* Start Provided material *

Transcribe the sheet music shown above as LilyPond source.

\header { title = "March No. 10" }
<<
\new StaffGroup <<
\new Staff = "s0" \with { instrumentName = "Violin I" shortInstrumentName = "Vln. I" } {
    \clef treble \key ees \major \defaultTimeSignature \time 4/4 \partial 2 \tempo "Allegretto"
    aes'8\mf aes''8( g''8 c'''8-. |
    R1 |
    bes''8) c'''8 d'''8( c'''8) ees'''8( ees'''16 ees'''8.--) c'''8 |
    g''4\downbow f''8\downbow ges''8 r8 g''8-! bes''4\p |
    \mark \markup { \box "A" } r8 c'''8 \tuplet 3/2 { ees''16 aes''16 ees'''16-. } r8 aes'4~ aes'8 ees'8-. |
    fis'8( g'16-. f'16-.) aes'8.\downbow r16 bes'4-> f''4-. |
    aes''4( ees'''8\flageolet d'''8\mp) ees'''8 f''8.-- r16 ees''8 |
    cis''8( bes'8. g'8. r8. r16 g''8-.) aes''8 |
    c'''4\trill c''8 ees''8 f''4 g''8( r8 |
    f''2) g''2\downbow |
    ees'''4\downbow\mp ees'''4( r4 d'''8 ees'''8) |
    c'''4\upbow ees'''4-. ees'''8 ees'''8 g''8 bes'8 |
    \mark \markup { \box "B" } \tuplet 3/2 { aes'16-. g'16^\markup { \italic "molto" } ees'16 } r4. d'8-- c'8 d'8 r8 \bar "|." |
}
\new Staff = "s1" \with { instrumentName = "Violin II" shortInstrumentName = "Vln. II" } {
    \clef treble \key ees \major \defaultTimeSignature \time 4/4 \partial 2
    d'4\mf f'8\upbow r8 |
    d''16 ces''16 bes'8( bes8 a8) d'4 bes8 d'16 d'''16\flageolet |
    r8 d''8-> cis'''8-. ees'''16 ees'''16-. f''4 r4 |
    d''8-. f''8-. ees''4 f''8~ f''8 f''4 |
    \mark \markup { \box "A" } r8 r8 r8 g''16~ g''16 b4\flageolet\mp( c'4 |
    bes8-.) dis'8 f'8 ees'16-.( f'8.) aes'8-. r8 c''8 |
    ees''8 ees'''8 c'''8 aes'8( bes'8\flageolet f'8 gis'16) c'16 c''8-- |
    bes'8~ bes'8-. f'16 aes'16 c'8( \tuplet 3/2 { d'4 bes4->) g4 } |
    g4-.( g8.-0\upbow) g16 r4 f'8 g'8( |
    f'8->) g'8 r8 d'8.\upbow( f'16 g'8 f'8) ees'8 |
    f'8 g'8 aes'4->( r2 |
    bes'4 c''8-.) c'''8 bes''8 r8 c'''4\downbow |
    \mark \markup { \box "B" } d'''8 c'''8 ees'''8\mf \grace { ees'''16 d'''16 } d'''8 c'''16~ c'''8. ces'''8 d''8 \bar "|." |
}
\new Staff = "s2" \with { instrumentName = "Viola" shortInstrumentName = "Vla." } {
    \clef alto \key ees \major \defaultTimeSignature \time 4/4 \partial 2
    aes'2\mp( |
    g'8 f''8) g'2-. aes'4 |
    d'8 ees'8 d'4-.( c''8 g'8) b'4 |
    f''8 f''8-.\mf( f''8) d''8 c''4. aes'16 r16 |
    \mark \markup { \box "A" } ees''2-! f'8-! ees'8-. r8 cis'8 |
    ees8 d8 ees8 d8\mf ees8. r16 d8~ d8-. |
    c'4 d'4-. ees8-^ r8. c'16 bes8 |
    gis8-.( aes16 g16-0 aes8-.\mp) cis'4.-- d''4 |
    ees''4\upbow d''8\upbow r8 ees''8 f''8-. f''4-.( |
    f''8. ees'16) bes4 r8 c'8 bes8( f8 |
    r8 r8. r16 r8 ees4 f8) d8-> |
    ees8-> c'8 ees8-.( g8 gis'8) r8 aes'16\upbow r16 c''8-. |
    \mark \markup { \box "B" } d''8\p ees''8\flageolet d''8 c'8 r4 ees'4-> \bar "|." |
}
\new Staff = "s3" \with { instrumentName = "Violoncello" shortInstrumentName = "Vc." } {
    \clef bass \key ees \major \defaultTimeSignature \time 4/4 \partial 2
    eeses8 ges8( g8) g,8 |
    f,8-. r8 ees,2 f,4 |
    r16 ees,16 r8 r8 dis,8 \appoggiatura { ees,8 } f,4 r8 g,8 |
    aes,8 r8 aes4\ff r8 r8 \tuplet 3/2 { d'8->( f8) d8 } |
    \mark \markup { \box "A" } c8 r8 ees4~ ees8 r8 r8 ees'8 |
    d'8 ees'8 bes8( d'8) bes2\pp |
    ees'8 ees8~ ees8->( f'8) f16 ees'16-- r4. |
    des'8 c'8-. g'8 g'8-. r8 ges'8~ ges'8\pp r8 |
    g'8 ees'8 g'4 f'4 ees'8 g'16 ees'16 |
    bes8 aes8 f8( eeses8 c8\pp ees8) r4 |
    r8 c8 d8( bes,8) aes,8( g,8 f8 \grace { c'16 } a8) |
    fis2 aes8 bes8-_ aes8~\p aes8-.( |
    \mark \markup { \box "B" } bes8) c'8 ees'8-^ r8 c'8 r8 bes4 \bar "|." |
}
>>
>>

* End Provided material *

Aim of the task: Please gather every line above that contains the string "upbow". Case counts.

Correct response:
    c'''4\upbow ees'''4-. ees'''8 ees'''8 g''8 bes'8 |
    d'4\mf f'8\upbow r8 |
    g4-.( g8.-0\upbow) g16 r4 f'8 g'8( |
    f'8->) g'8 r8 d'8.\upbow( f'16 g'8 f'8) ees'8 |
    ees''4\upbow d''8\upbow r8 ees''8 f''8-. f''4-.( |
    ees8-> c'8 ees8-.( g8 gis'8) r8 aes'16\upbow r16 c''8-. |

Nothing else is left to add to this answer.